== Task details ==
Only the pictures are to be left out, and the rest of the entries should be reproduced exactly.

== Input data ==

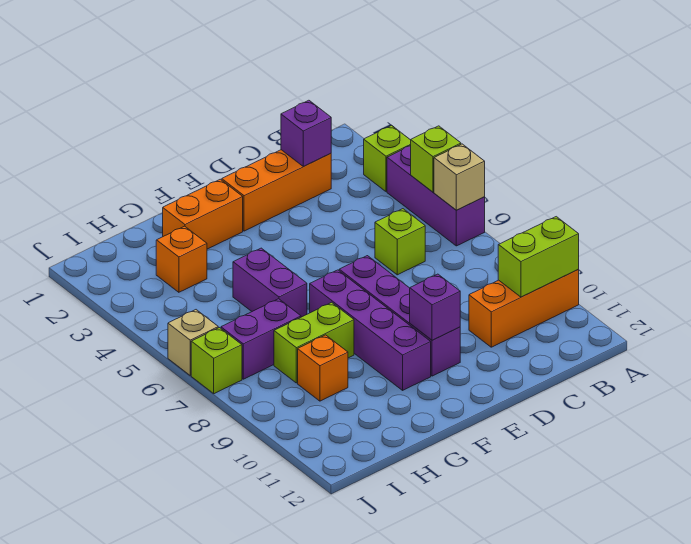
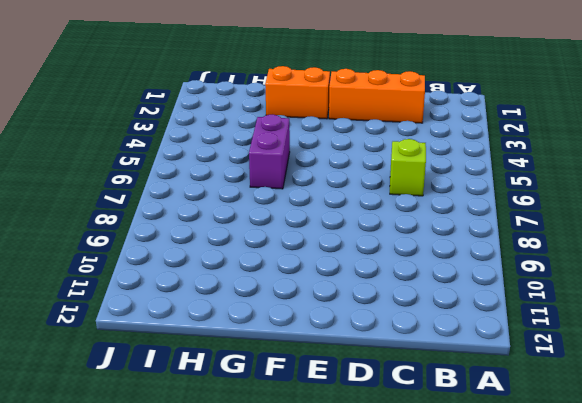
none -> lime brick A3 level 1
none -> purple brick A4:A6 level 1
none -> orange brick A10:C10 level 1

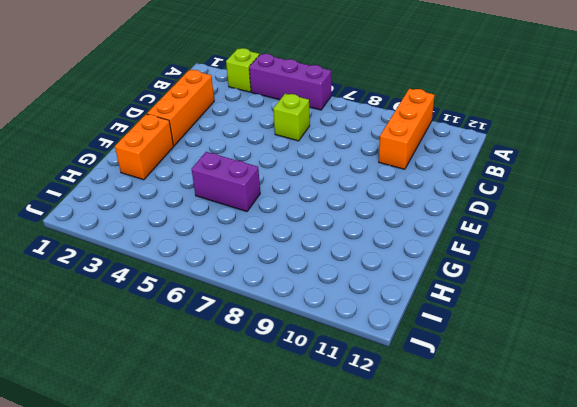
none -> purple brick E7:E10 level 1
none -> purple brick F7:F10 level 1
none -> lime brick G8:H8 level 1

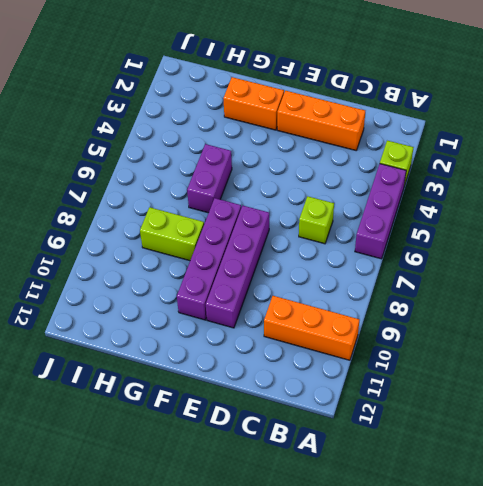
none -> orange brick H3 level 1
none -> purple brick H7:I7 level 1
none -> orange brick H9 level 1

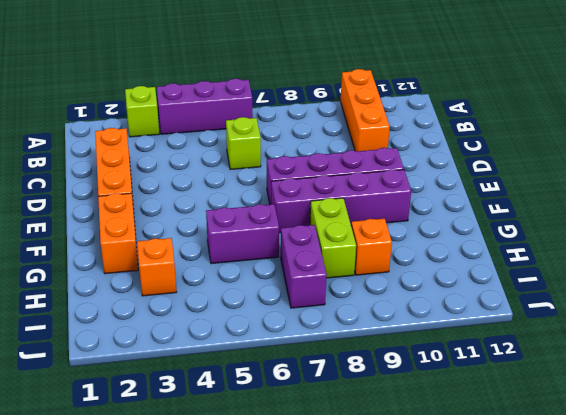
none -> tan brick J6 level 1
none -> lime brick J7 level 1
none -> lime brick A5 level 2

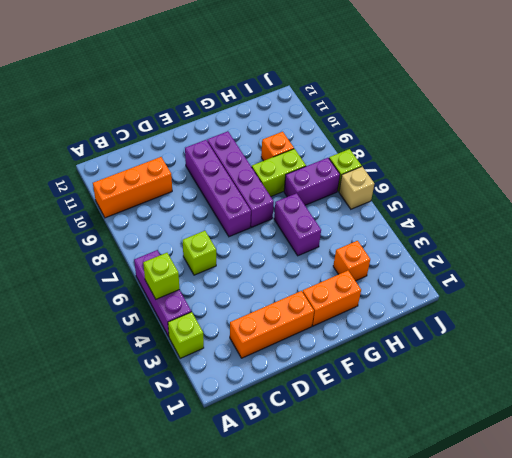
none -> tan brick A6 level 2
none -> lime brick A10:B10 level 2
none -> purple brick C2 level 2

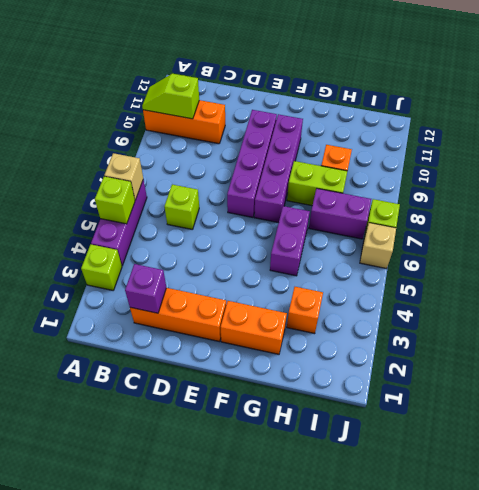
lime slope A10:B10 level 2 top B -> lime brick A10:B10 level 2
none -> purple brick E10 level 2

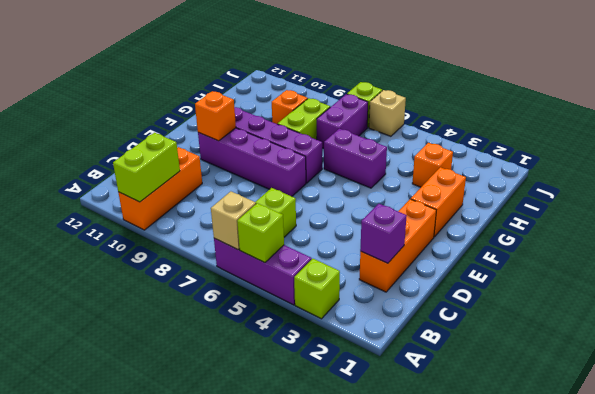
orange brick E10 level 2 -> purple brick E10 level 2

== Response box ==
none -> lime brick A3 level 1
none -> purple brick A4:A6 level 1
none -> orange brick A10:C10 level 1

none -> purple brick E7:E10 level 1
none -> purple brick F7:F10 level 1
none -> lime brick G8:H8 level 1

none -> orange brick H3 level 1
none -> purple brick H7:I7 level 1
none -> orange brick H9 level 1

none -> tan brick J6 level 1
none -> lime brick J7 level 1
none -> lime brick A5 level 2

none -> tan brick A6 level 2
none -> lime brick A10:B10 level 2
none -> purple brick C2 level 2

lime slope A10:B10 level 2 top B -> lime brick A10:B10 level 2
none -> purple brick E10 level 2

orange brick E10 level 2 -> purple brick E10 level 2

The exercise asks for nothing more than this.